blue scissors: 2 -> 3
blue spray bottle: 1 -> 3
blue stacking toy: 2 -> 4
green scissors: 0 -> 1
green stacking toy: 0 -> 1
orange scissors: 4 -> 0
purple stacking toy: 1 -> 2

...

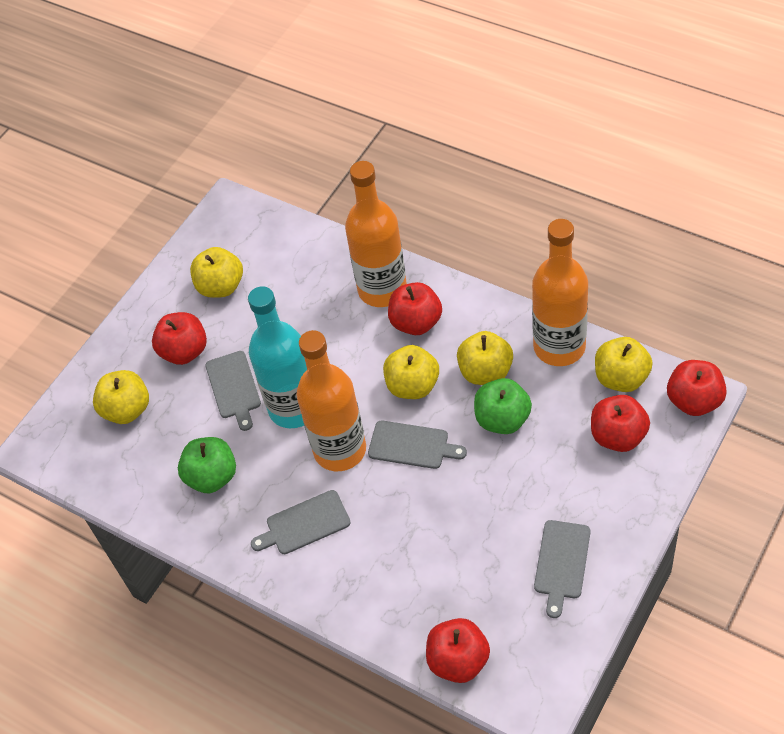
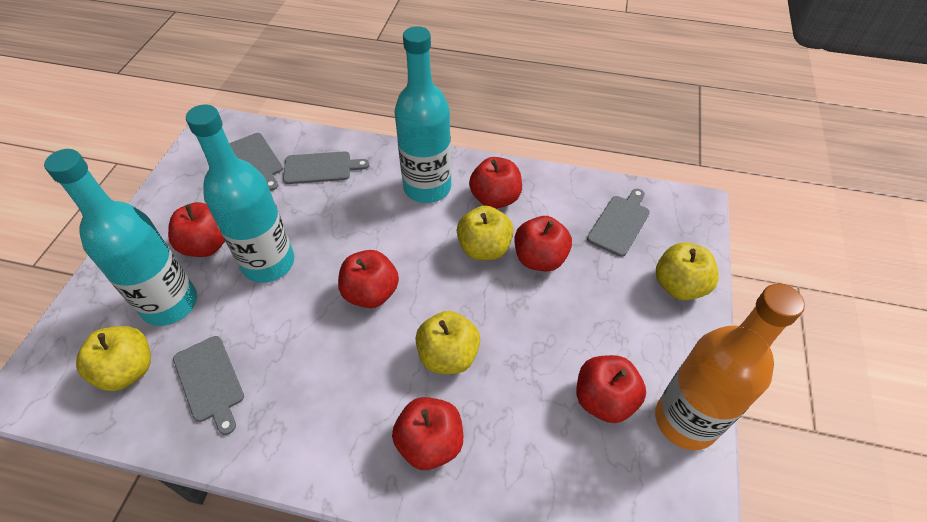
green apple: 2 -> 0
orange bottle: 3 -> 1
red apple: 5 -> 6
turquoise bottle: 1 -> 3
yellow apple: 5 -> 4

* * *

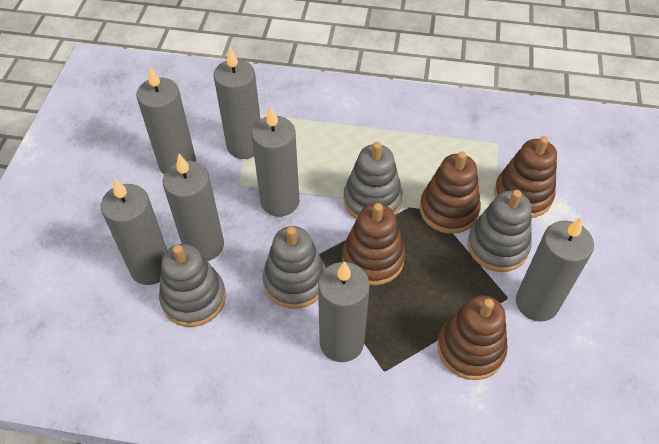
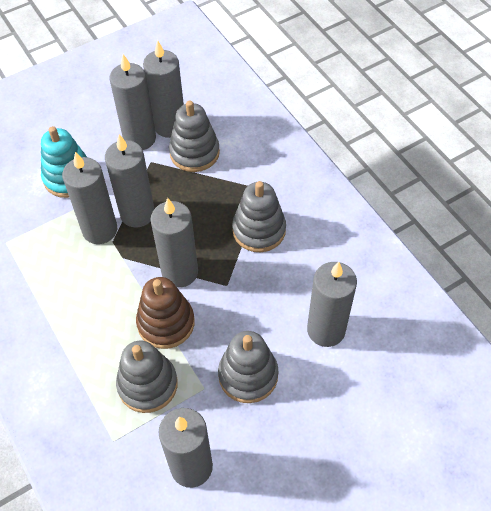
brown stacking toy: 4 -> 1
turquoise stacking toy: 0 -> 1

▶ **Task description**:
Indicate the number of lines in the data above that contain the string "stacking", without any additional text.

▶ **Solution to this task**:
5